■ **WORK REQUIRED**:
Scan the entries below, and for each line that includes the word "Saskia", make a copy.

■ **SUPPLIED MATERIAL**:
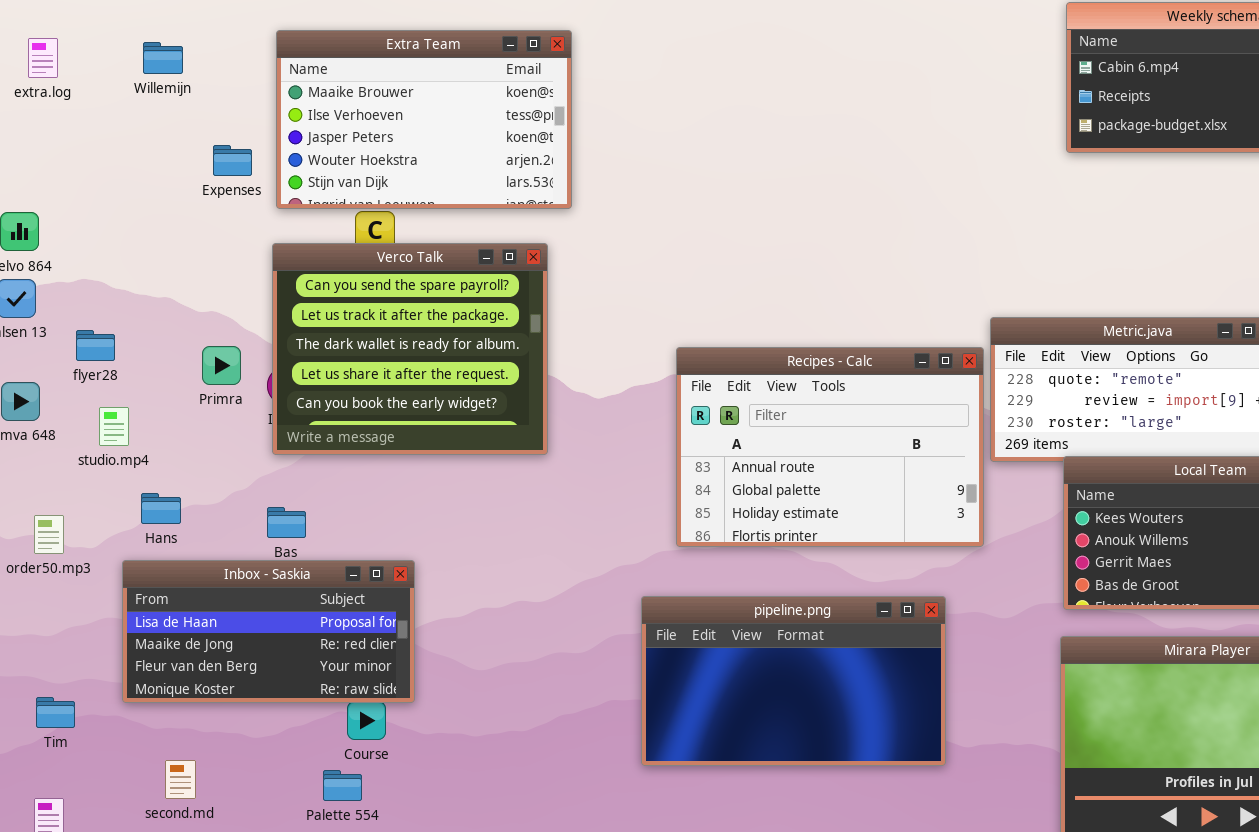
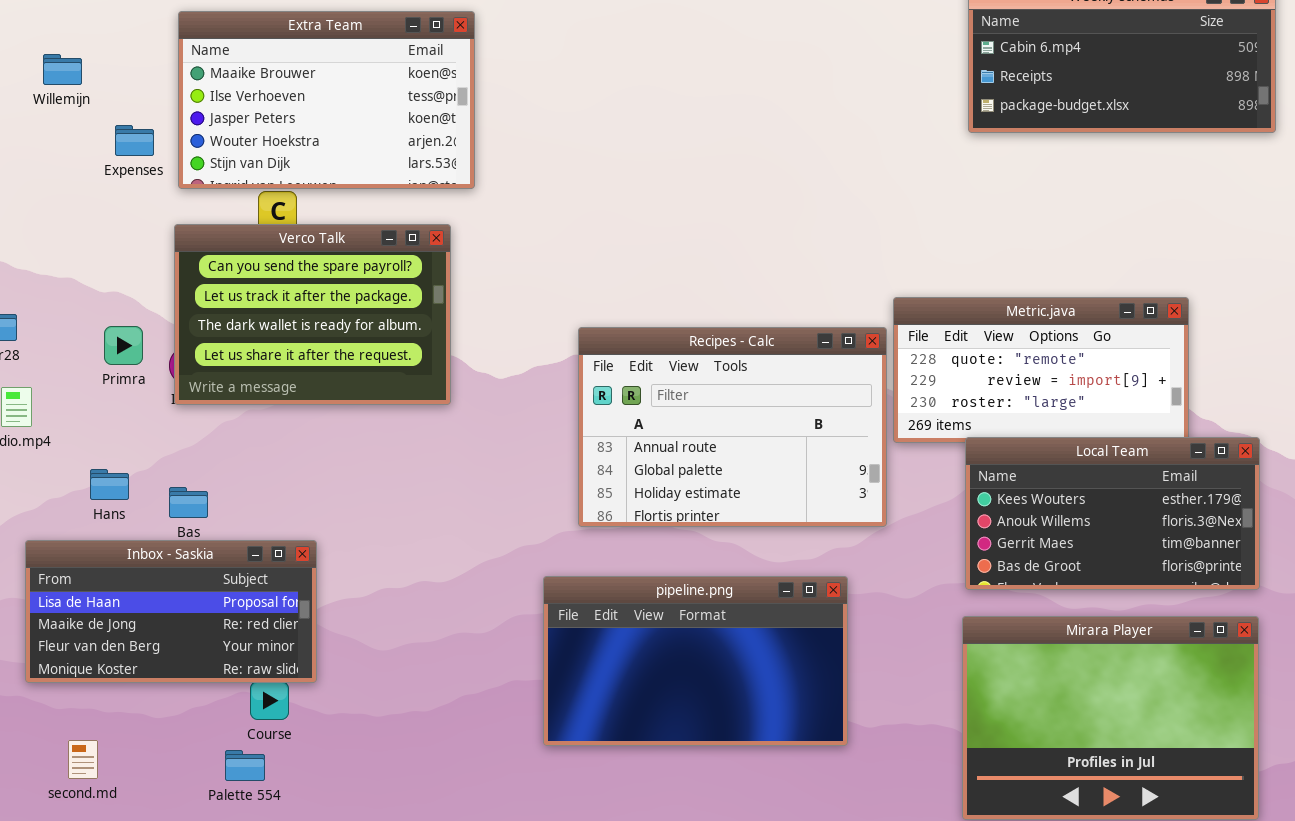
Willemijn: [143,42,183,74] -> [43,54,82,85], moved
Verco Talk: [272,243,548,455] -> [174,224,451,405], resized
Hans: [141,493,181,524] -> [90,469,129,500], moved

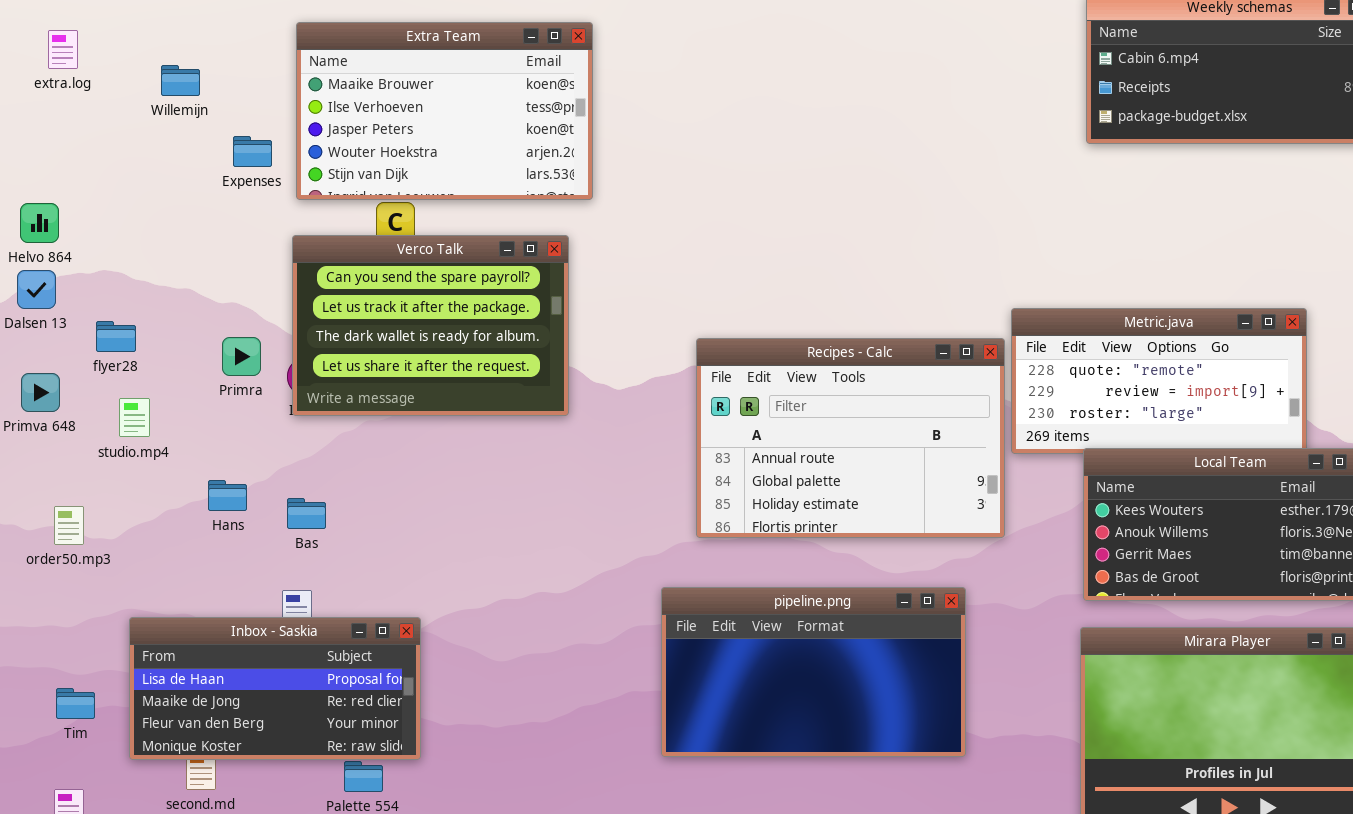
Inbox - Saskia: [25,540,317,683] -> [129,617,421,760], moved

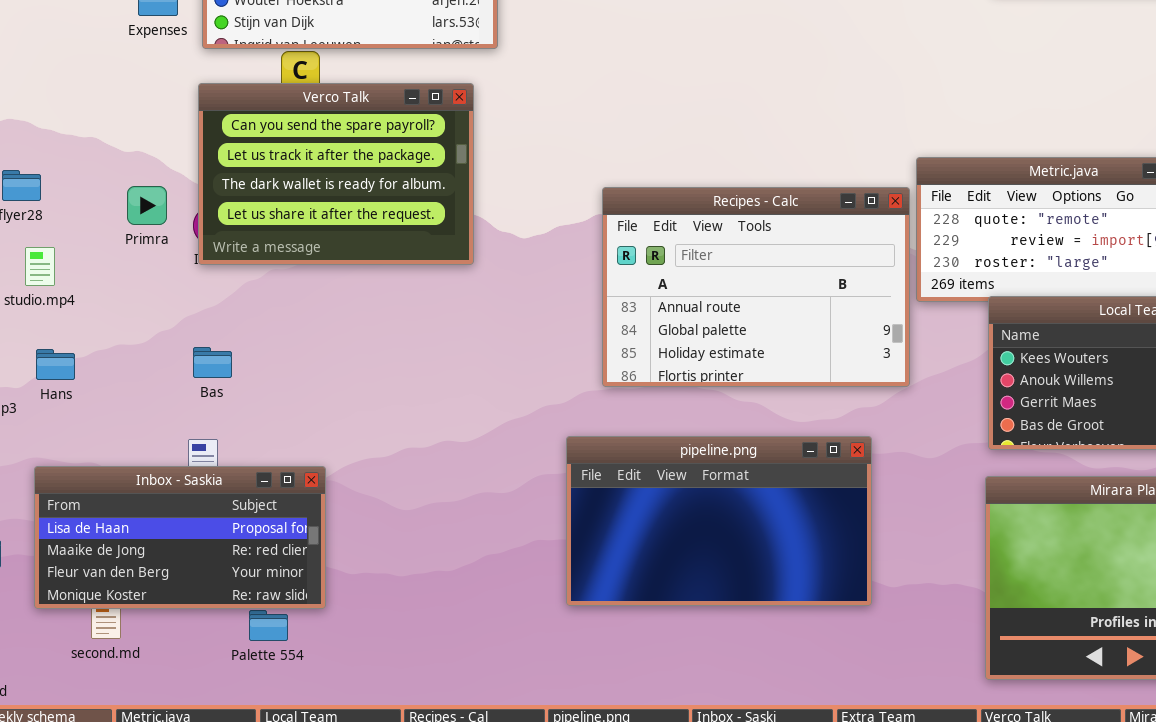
Hans: [208,480,247,511] -> [36,349,75,380], moved

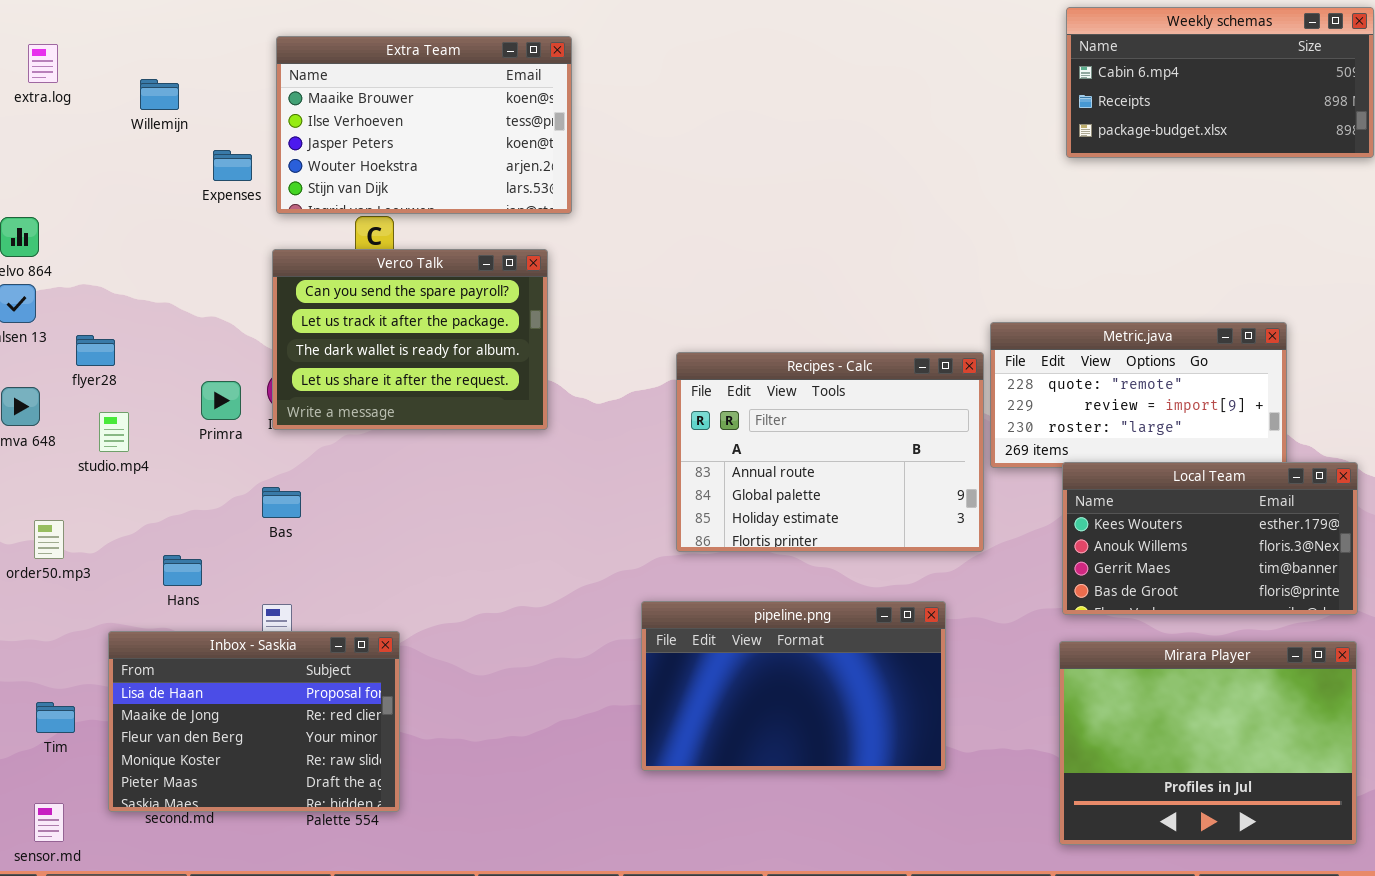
Primra: [127,186,167,225] -> [201,381,241,420], moved
Bas: [193,347,232,378] -> [262,487,301,518], moved
Hans: [36,349,75,380] -> [163,555,202,586], moved
Inbox - Saskia: [34,466,326,609] -> [108,631,400,812], resized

■ **SOLUTION FOR THIS EXERCISE**:
Inbox - Saskia: [25,540,317,683] -> [129,617,421,760], moved
Inbox - Saskia: [34,466,326,609] -> [108,631,400,812], resized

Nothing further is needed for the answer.